● **Your instructions**
Reproduce all the records word for word. Omit images.

● **Exercise inputs**
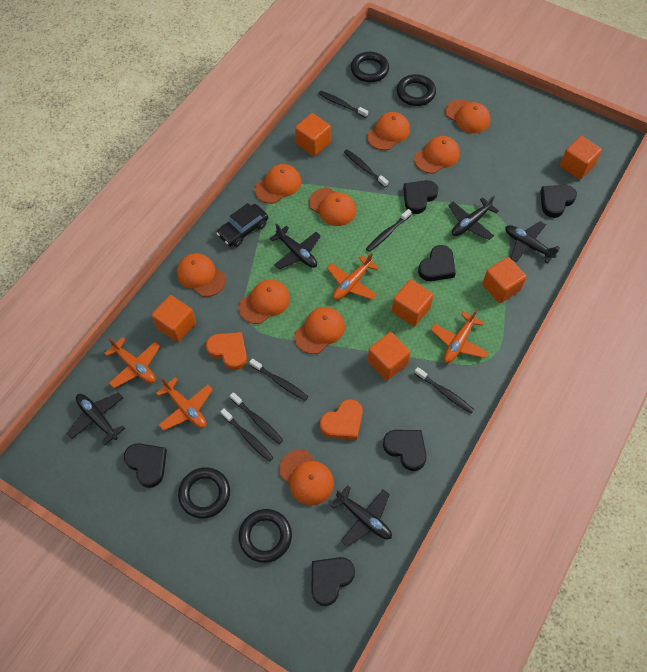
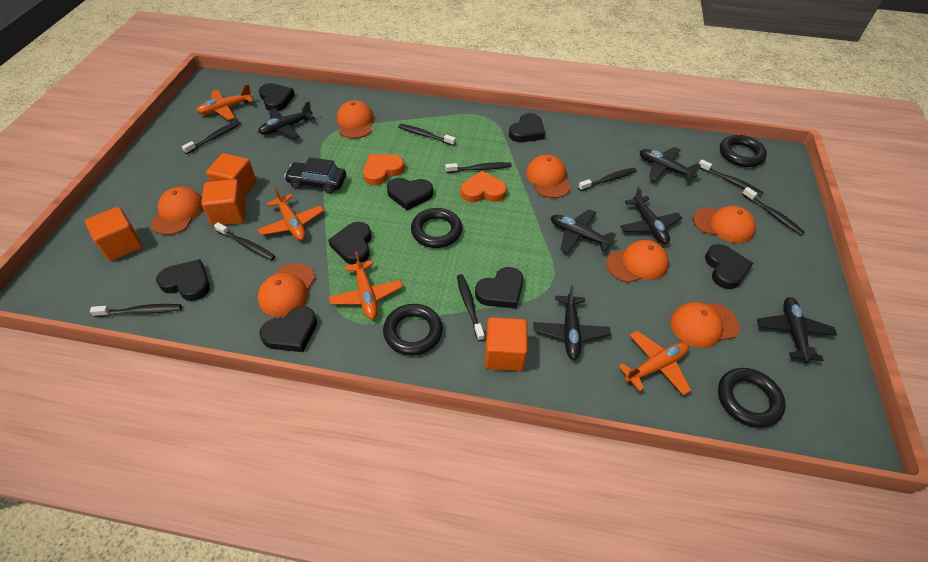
black heart: 6 -> 8
black plane: 5 -> 6
black toothbrush: 7 -> 9
orange cap: 9 -> 7
orange cube: 6 -> 4

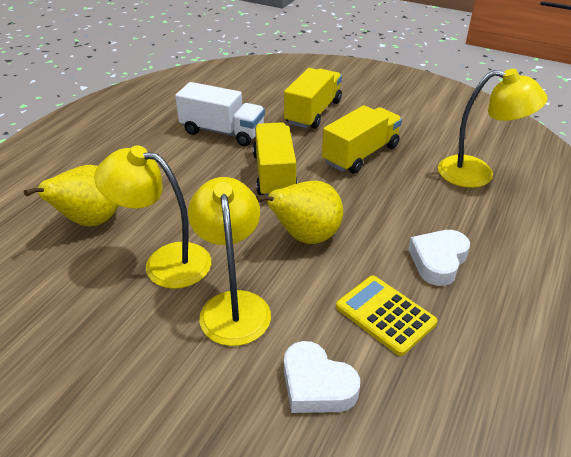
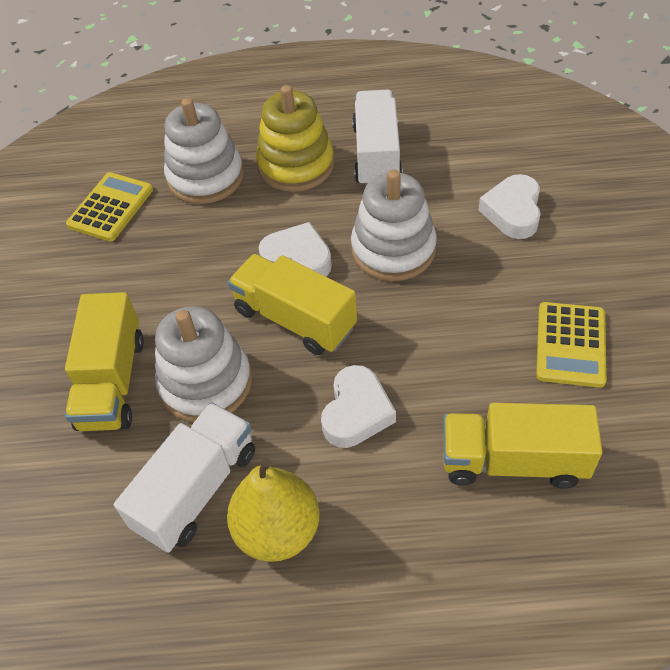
white heart: 2 -> 3
white stacking toy: 0 -> 3
white truck: 1 -> 2
yellow calculator: 1 -> 2
yellow lamp: 3 -> 0
yellow pear: 2 -> 1
yellow stacking toy: 0 -> 1

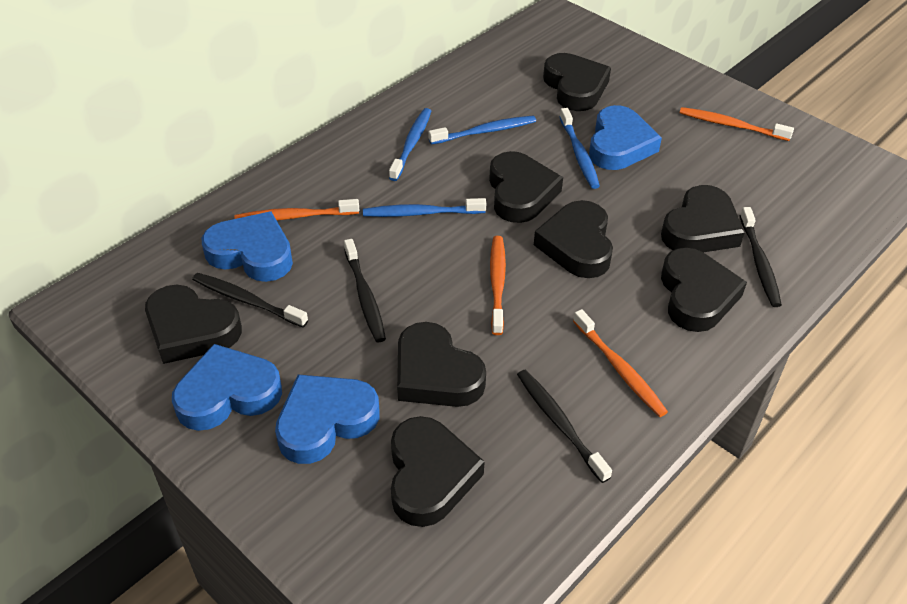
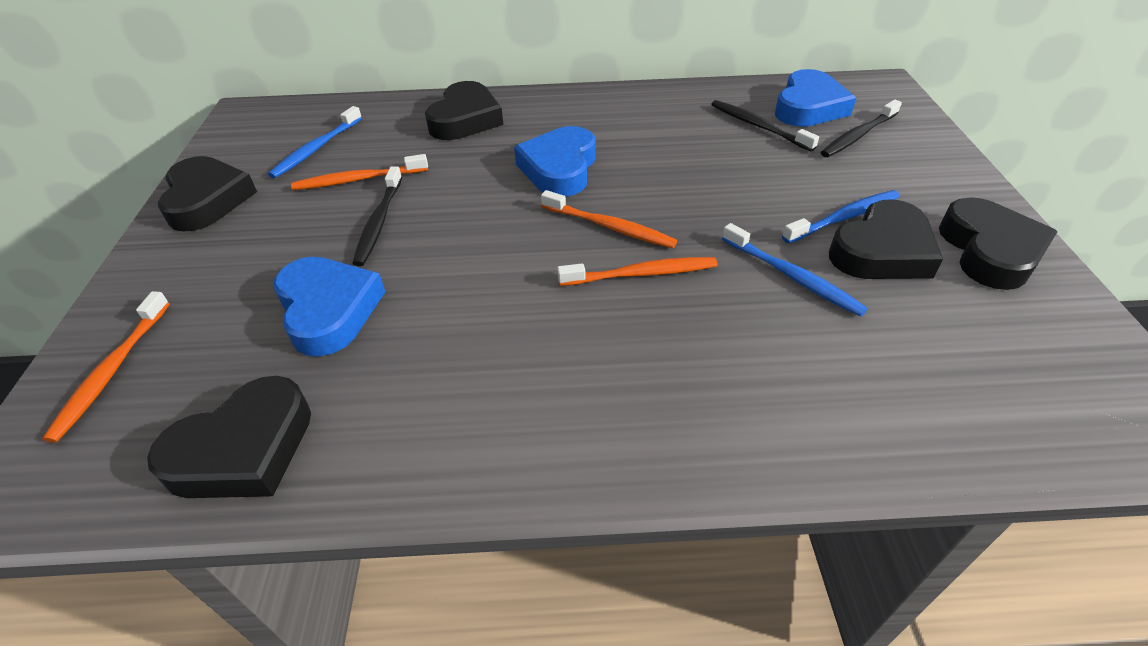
black heart: 8 -> 5
black toothbrush: 4 -> 3
blue heart: 4 -> 3
blue toothbrush: 4 -> 3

● **Exercise answer**
black heart: 6 -> 8
black plane: 5 -> 6
black toothbrush: 7 -> 9
orange cap: 9 -> 7
orange cube: 6 -> 4

white heart: 2 -> 3
white stacking toy: 0 -> 3
white truck: 1 -> 2
yellow calculator: 1 -> 2
yellow lamp: 3 -> 0
yellow pear: 2 -> 1
yellow stacking toy: 0 -> 1

black heart: 8 -> 5
black toothbrush: 4 -> 3
blue heart: 4 -> 3
blue toothbrush: 4 -> 3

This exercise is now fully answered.